> _Work order_: Could you copy every line of the data that contains "middle"?

> _Provided information_:
━━━━━━

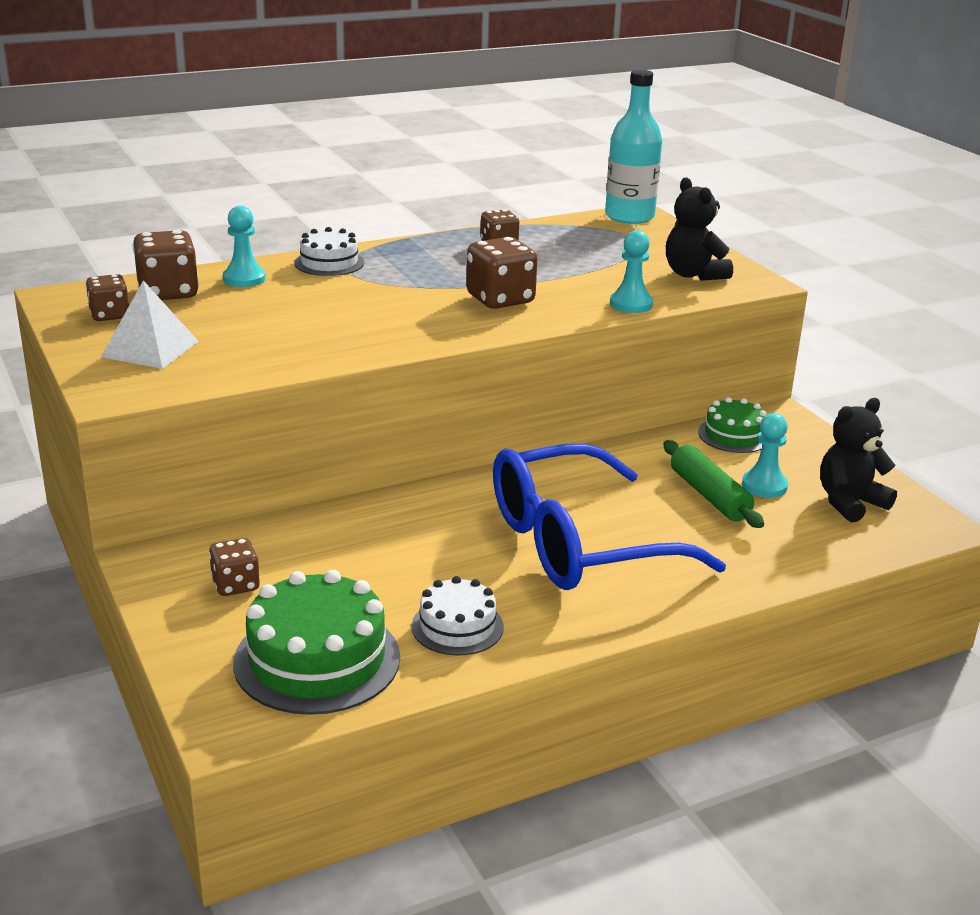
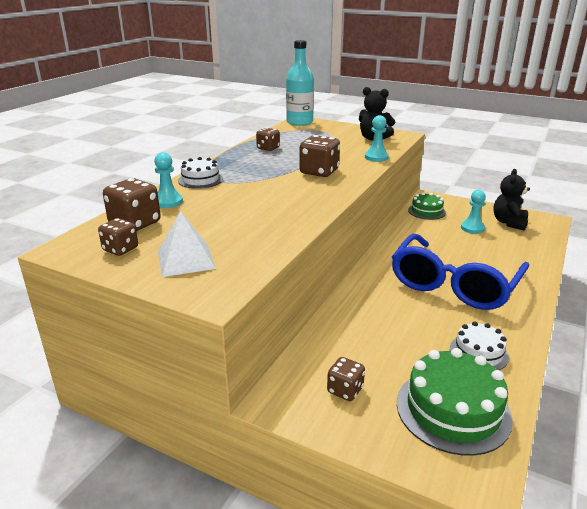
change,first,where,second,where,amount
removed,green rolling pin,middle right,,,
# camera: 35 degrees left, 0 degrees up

━━━━━━

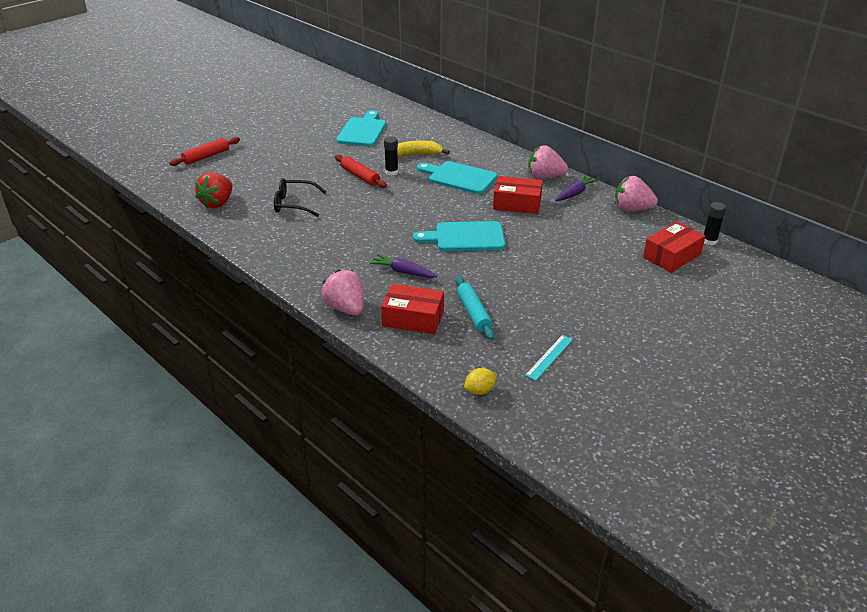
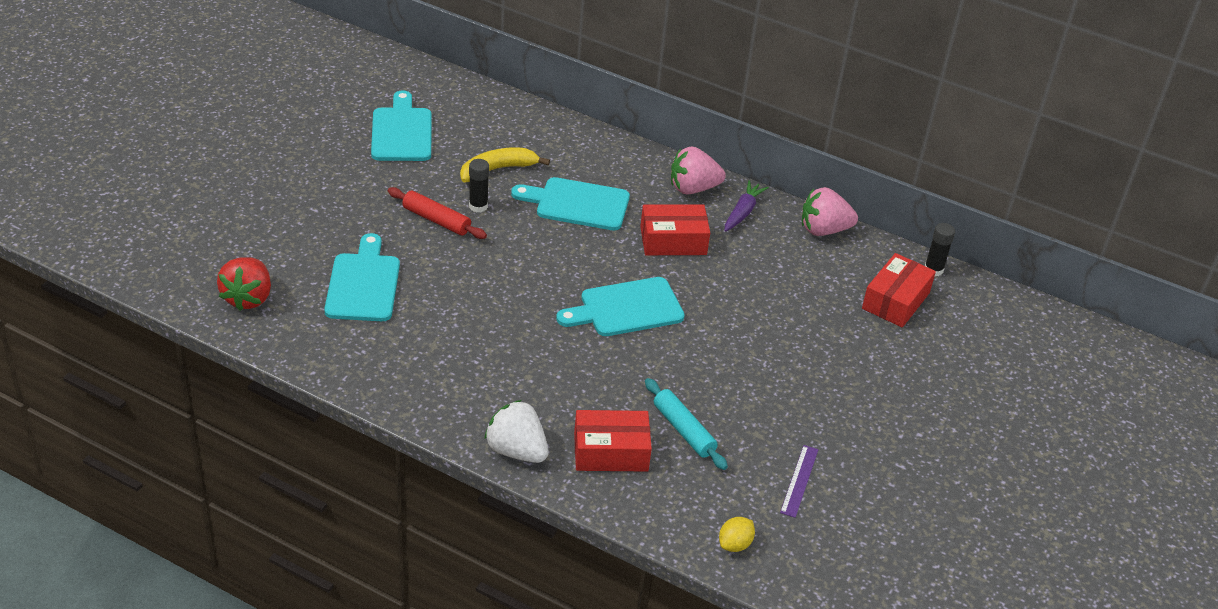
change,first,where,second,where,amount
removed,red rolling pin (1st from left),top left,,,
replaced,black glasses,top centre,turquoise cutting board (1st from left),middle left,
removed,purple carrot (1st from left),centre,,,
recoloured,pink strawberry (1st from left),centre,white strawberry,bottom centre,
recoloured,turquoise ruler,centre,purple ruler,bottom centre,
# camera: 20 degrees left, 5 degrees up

━━━━━━

> _Solution for this exercise_:
removed,green rolling pin,middle right,,,
replaced,black glasses,top centre,turquoise cutting board (1st from left),middle left,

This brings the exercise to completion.